Go through the listing that follows and write it out exactly. Drop the pictures.

## [Information provided]
=-=-=
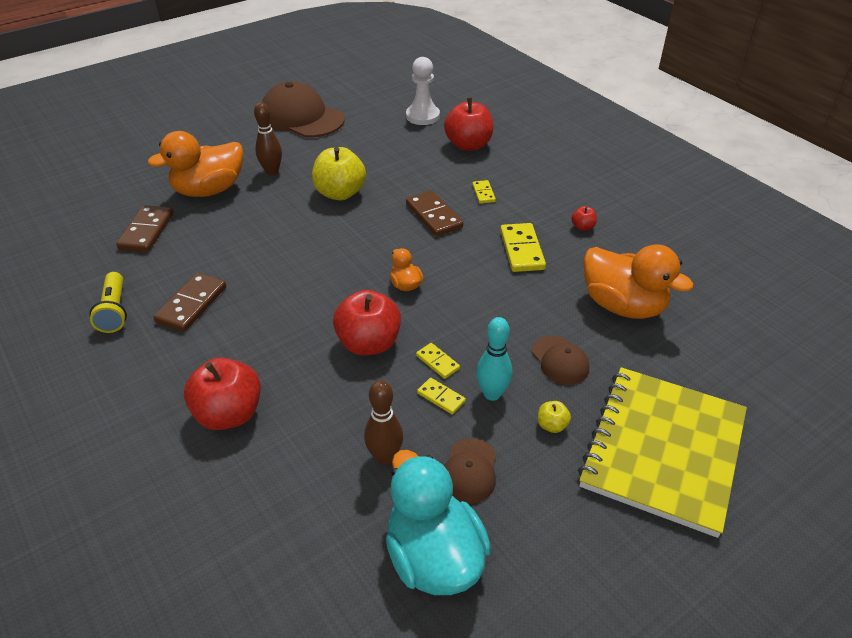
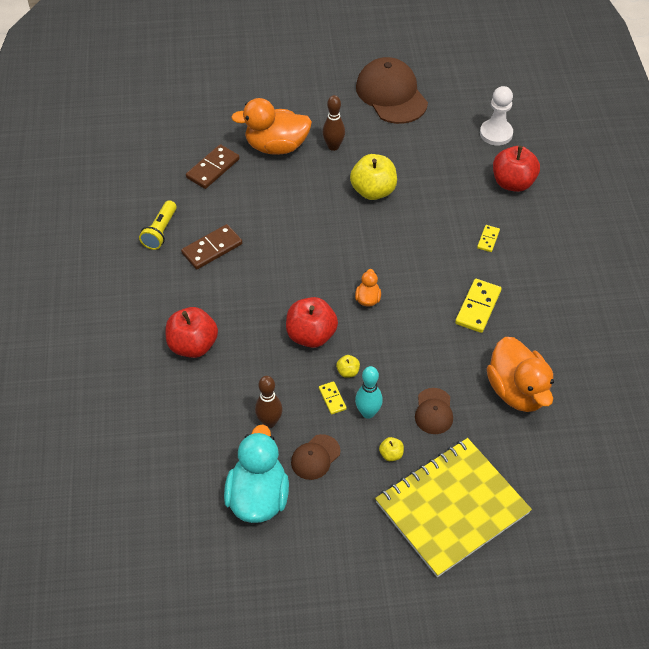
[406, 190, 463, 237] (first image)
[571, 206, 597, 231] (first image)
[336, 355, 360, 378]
=-=-=
## [Answer area]
[406, 190, 463, 237] (first image)
[571, 206, 597, 231] (first image)
[336, 355, 360, 378]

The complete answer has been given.